- Instructions for the task
Filter the entries below, keeping only lines with "pentagon".

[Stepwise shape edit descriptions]
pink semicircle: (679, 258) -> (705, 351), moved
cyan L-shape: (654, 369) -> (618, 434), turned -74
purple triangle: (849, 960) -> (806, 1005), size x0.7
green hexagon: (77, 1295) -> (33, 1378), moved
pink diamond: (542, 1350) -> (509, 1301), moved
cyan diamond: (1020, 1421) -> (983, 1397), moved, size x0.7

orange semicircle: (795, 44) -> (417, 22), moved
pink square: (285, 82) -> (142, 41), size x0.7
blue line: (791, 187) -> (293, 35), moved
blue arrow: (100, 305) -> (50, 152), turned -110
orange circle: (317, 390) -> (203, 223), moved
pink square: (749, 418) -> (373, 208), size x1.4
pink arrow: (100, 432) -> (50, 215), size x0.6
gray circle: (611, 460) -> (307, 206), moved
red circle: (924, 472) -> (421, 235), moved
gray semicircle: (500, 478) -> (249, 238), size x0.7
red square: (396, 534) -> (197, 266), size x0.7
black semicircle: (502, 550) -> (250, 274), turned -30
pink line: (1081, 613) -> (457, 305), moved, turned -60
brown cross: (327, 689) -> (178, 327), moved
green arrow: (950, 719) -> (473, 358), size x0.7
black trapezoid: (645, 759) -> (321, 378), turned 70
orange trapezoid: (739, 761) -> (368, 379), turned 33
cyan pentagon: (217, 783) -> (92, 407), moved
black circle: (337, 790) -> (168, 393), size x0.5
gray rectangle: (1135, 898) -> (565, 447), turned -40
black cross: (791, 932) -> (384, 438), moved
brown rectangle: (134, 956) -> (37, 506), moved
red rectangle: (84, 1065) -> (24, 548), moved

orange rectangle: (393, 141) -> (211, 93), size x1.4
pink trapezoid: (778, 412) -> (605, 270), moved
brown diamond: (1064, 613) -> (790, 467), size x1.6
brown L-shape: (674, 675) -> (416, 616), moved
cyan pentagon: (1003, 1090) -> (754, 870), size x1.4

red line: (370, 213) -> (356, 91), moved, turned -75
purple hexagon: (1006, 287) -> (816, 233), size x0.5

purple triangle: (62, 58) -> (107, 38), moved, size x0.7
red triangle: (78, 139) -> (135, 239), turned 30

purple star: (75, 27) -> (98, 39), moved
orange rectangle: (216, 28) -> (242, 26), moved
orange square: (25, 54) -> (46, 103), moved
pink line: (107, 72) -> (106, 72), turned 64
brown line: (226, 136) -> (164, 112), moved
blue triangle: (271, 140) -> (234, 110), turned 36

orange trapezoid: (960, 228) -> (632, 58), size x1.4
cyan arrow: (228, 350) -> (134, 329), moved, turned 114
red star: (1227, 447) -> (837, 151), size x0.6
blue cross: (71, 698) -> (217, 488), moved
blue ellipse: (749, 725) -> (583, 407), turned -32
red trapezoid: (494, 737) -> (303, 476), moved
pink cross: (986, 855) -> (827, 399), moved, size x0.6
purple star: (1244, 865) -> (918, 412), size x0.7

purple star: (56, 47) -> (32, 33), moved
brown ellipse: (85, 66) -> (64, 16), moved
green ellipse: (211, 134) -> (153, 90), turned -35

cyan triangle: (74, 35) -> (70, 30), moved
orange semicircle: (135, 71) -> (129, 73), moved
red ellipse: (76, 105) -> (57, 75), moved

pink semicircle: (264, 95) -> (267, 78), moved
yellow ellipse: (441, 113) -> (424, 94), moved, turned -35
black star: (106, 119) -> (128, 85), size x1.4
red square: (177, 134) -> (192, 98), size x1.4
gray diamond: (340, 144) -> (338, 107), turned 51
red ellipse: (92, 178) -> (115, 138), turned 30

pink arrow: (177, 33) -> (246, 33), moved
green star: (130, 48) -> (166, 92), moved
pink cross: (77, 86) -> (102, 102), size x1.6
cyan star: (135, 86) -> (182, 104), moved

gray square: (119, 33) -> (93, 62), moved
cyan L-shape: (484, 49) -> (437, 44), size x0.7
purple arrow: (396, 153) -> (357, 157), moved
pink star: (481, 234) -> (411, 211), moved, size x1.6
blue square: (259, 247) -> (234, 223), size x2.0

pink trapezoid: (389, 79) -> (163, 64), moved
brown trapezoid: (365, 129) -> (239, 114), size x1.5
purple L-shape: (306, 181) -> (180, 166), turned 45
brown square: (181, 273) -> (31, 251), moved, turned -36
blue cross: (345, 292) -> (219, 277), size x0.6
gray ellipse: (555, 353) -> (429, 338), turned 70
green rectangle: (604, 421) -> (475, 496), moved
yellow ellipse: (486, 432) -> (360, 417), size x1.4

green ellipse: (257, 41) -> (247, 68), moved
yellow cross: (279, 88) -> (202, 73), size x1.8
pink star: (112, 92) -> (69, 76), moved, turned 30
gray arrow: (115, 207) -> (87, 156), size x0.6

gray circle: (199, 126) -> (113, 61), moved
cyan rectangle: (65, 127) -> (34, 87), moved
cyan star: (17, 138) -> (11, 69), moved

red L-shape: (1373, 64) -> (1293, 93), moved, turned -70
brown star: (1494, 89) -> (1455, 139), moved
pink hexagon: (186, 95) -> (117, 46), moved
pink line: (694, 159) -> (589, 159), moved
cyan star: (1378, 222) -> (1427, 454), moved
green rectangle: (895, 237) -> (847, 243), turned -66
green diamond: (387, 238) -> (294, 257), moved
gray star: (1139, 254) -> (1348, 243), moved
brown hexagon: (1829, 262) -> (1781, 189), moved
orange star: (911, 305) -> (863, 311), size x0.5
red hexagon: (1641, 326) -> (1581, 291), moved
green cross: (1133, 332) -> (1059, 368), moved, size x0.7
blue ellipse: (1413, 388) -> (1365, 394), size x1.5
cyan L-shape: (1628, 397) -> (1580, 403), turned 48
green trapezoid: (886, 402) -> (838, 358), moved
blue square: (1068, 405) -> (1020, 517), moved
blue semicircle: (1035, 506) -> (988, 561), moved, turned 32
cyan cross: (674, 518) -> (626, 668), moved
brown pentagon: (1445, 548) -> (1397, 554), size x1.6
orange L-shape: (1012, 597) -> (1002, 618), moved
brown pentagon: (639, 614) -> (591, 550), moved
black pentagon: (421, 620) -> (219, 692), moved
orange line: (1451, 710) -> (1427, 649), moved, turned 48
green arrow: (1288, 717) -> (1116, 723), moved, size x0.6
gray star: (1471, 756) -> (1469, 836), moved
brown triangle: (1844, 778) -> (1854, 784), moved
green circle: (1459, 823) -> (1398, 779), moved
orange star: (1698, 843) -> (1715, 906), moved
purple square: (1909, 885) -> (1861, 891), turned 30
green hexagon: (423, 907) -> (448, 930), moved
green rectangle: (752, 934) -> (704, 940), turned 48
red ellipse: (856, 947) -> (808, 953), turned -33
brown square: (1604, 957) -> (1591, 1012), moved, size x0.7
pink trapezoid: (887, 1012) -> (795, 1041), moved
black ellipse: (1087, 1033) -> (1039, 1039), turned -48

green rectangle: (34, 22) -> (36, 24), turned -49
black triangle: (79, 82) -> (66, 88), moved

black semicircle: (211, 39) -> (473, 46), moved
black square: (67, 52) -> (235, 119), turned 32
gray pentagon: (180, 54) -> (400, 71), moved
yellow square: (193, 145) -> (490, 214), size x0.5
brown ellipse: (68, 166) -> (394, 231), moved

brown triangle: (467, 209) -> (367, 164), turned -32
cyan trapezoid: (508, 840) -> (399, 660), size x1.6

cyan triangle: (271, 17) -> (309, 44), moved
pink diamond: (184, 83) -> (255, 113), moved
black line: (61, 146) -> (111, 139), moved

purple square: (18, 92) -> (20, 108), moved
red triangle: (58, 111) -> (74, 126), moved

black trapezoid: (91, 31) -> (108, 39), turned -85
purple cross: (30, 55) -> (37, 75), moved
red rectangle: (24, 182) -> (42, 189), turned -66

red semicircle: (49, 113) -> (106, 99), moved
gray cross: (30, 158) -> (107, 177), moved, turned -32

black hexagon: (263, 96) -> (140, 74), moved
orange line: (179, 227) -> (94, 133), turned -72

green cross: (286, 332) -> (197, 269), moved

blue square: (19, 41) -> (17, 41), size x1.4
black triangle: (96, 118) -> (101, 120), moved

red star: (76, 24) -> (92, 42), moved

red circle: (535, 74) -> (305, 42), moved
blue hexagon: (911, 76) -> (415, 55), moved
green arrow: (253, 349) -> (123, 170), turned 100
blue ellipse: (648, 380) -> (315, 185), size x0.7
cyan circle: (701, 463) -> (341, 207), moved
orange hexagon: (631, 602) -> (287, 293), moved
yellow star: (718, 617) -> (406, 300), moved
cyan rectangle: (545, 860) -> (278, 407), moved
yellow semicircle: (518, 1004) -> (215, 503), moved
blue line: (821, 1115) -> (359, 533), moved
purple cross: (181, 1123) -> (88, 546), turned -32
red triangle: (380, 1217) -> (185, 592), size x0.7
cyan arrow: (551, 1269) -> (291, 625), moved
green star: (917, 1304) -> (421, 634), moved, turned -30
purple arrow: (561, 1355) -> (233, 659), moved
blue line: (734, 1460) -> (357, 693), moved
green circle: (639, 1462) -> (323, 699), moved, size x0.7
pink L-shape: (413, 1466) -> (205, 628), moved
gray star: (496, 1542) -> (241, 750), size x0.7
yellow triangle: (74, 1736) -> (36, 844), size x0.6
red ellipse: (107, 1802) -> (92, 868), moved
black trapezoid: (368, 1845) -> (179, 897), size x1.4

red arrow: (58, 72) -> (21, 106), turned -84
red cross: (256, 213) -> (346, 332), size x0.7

- Answer
cyan pentagon: (217, 783) -> (92, 407), moved
cyan pentagon: (1003, 1090) -> (754, 870), size x1.4
brown pentagon: (1445, 548) -> (1397, 554), size x1.6
brown pentagon: (639, 614) -> (591, 550), moved
black pentagon: (421, 620) -> (219, 692), moved
gray pentagon: (180, 54) -> (400, 71), moved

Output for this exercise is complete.